Extracted entries -
Start of Block

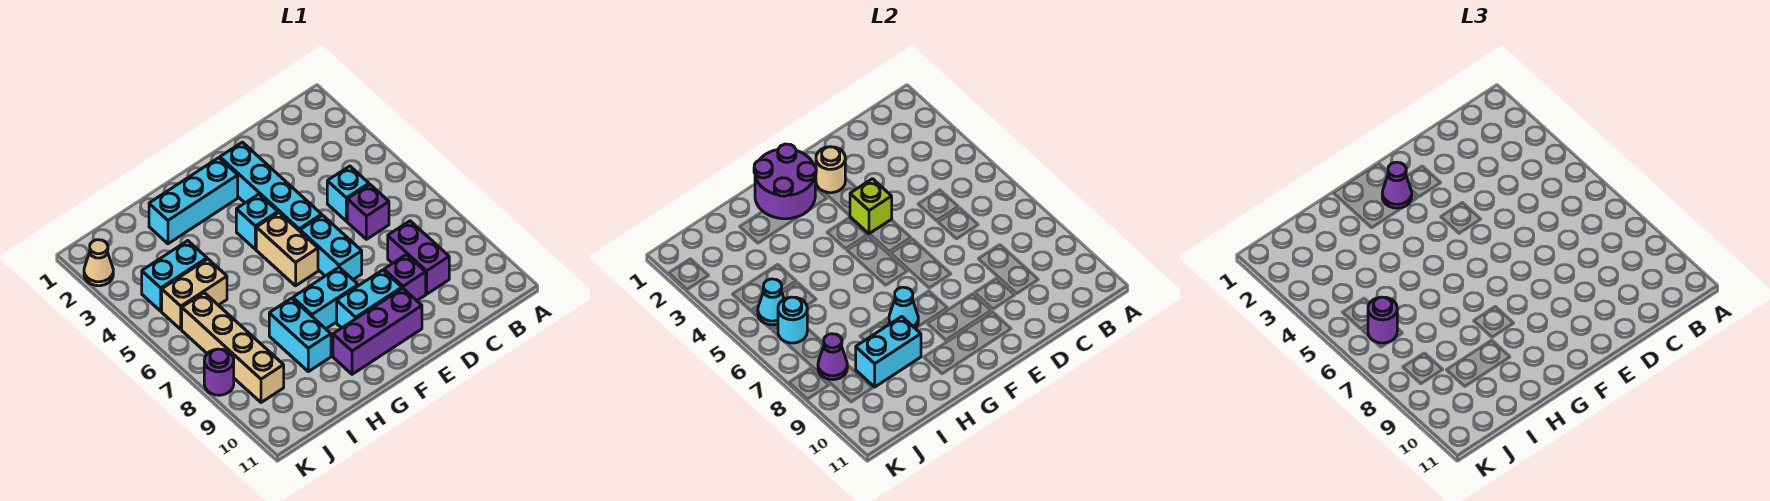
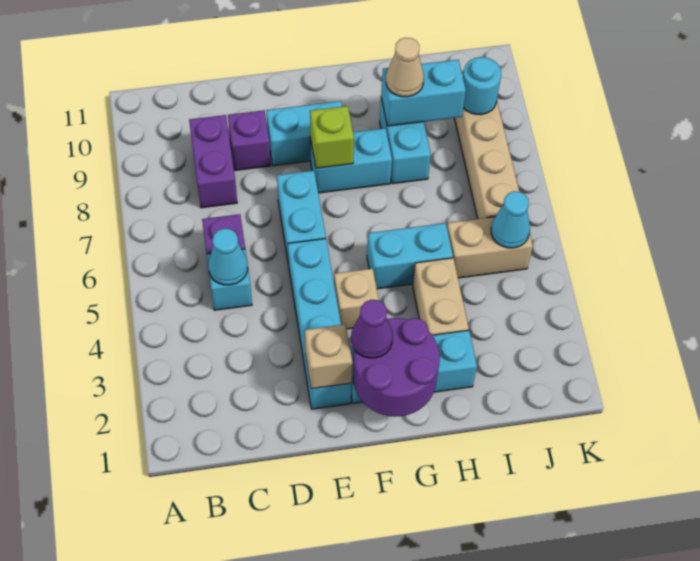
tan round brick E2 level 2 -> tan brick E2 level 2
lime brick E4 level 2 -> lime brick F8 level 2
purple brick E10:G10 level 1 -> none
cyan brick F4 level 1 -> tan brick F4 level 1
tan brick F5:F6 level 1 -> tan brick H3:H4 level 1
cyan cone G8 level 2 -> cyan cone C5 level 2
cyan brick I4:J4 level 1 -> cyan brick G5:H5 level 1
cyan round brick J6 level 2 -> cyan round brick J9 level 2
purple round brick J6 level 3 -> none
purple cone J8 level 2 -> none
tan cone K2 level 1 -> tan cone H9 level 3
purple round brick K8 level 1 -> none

End of Block
Start of Block

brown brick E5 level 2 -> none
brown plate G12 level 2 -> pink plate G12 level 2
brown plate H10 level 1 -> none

End of Block
Start of Block

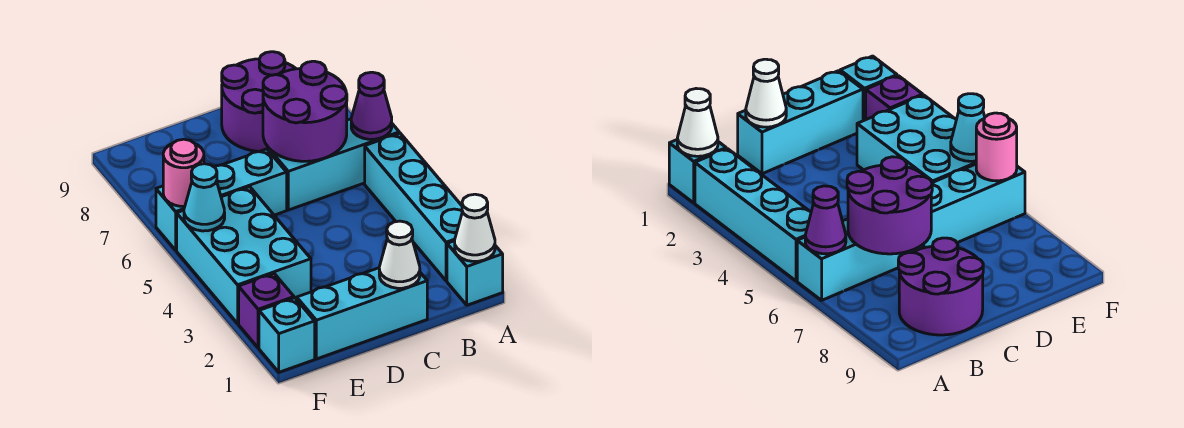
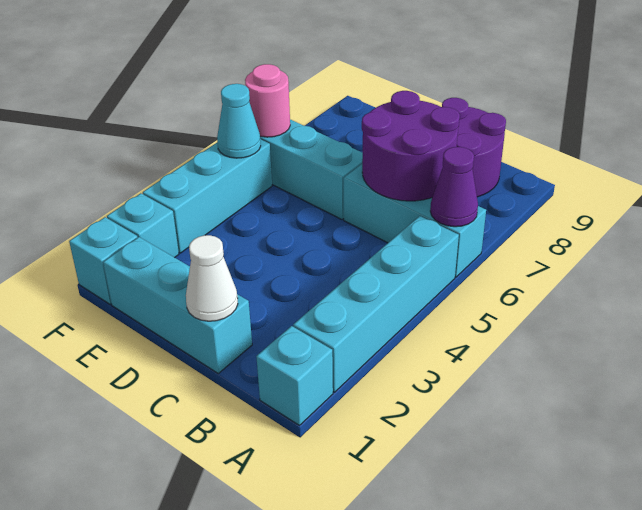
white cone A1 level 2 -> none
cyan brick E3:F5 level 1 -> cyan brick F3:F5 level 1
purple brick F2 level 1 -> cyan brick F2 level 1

End of Block

Activity - Copy out, word for word, the part of the entries above that begins at the line with "tan brick F5:F6" and ends at the line with "purple round brick K8 level 1 -> none", including both.

Response -
tan brick F5:F6 level 1 -> tan brick H3:H4 level 1
cyan cone G8 level 2 -> cyan cone C5 level 2
cyan brick I4:J4 level 1 -> cyan brick G5:H5 level 1
cyan round brick J6 level 2 -> cyan round brick J9 level 2
purple round brick J6 level 3 -> none
purple cone J8 level 2 -> none
tan cone K2 level 1 -> tan cone H9 level 3
purple round brick K8 level 1 -> none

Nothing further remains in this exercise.